▶ [RECORDS FOR THE TASK]

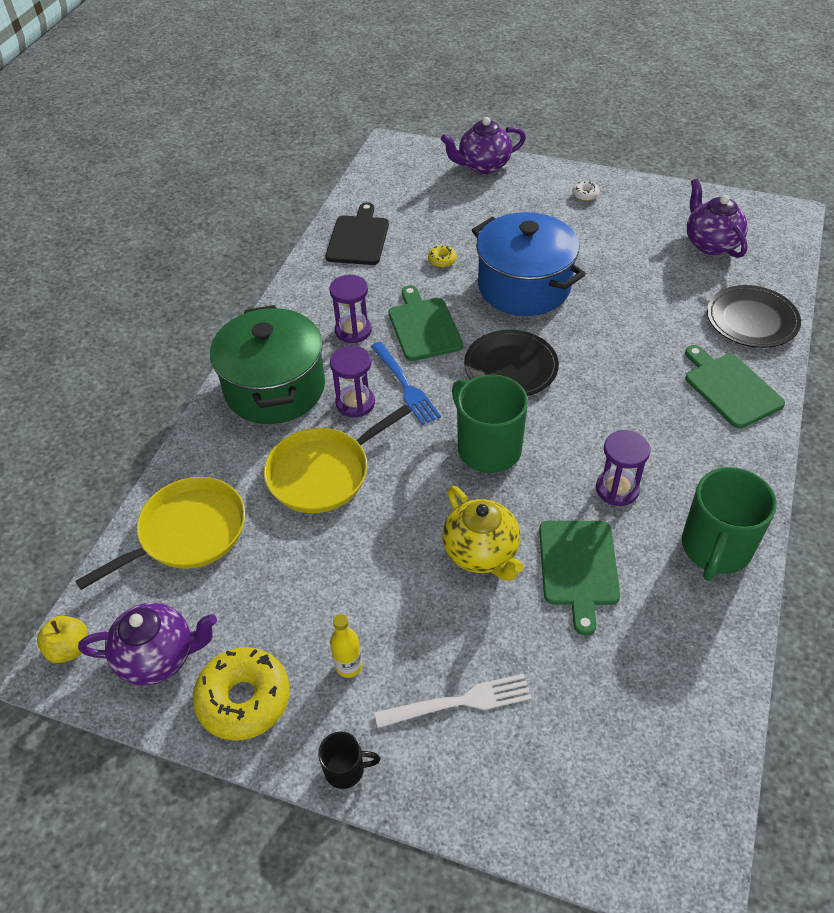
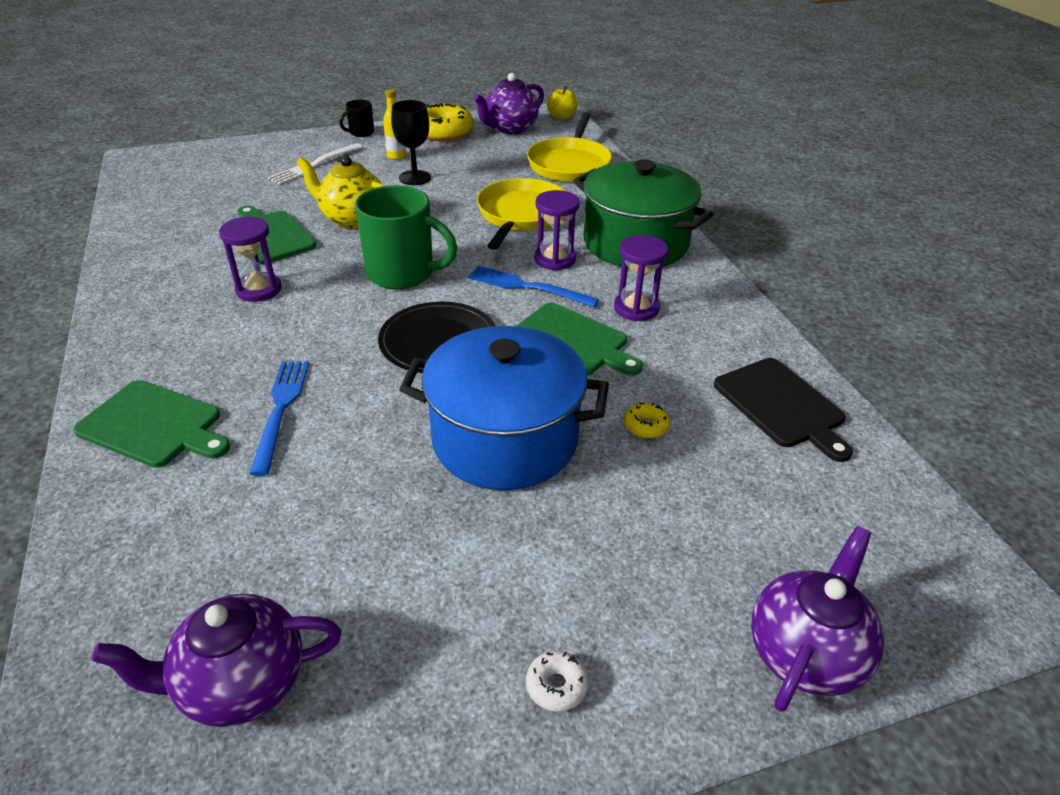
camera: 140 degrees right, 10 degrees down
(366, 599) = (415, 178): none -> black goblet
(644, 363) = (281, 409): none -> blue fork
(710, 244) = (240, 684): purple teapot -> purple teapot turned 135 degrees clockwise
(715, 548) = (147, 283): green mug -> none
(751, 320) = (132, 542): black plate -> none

▶ [ASSIGNED TASK]
Exactly as they appear above, write out the line containing "(366, 599) = (415, 178): none -> black goblet" and each line that comes after it in the records.

▶ [RESULT FOR THIS TASK]
(366, 599) = (415, 178): none -> black goblet
(644, 363) = (281, 409): none -> blue fork
(710, 244) = (240, 684): purple teapot -> purple teapot turned 135 degrees clockwise
(715, 548) = (147, 283): green mug -> none
(751, 320) = (132, 542): black plate -> none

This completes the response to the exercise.